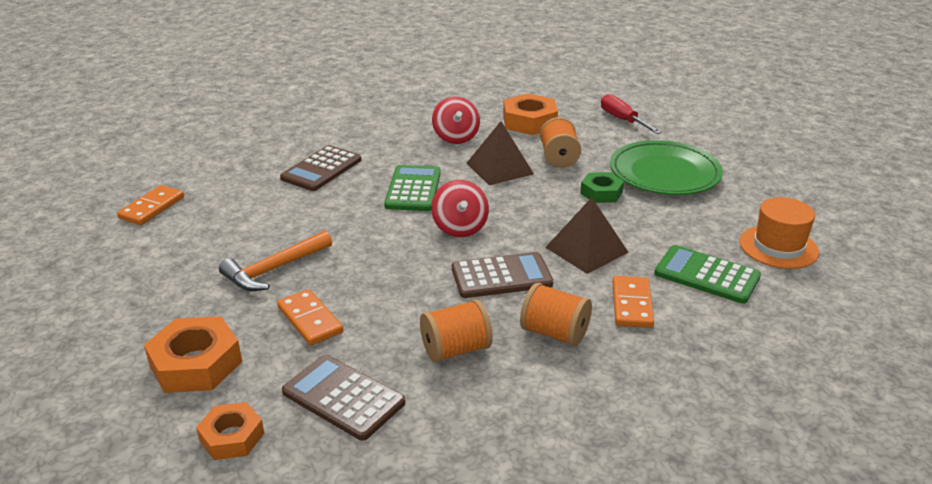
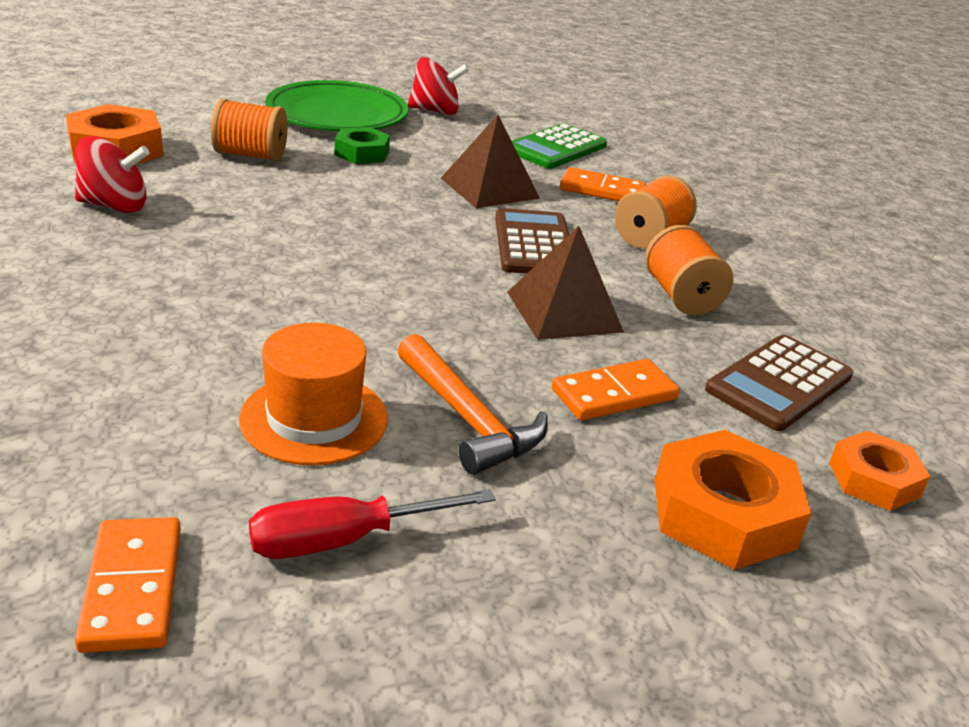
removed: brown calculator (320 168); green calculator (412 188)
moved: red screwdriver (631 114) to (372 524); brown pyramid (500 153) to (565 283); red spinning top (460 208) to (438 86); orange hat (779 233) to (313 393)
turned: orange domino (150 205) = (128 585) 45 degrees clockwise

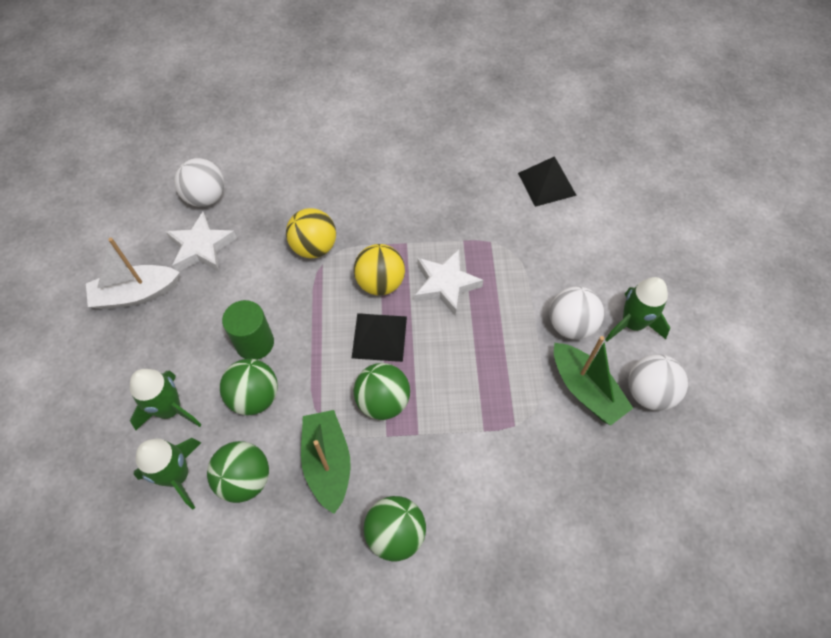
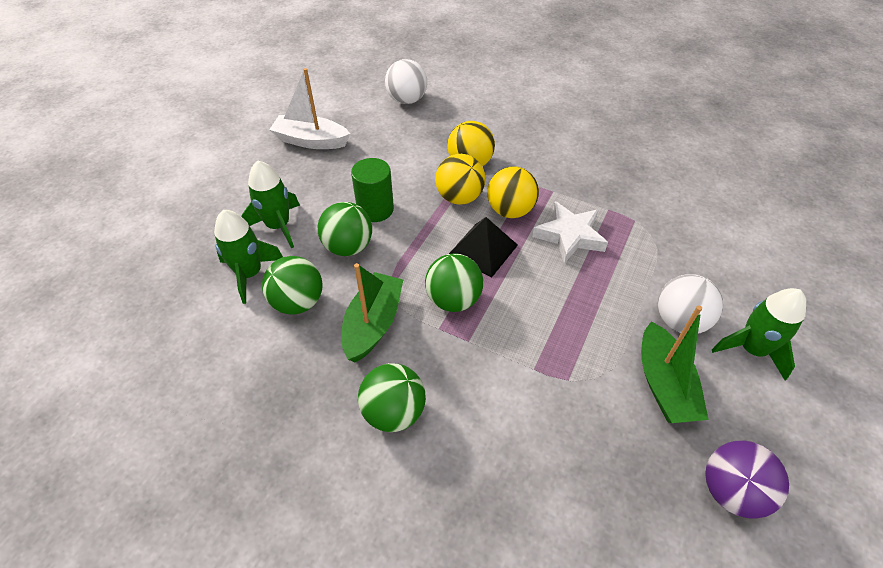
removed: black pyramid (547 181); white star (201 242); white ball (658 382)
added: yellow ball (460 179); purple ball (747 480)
##############################
Repeat the listing above in full, exactly, and omit its pictures.

### Result for this task
removed: brown calculator (320 168); green calculator (412 188)
moved: red screwdriver (631 114) to (372 524); brown pyramid (500 153) to (565 283); red spinning top (460 208) to (438 86); orange hat (779 233) to (313 393)
turned: orange domino (150 205) = (128 585) 45 degrees clockwise

removed: black pyramid (547 181); white star (201 242); white ball (658 382)
added: yellow ball (460 179); purple ball (747 480)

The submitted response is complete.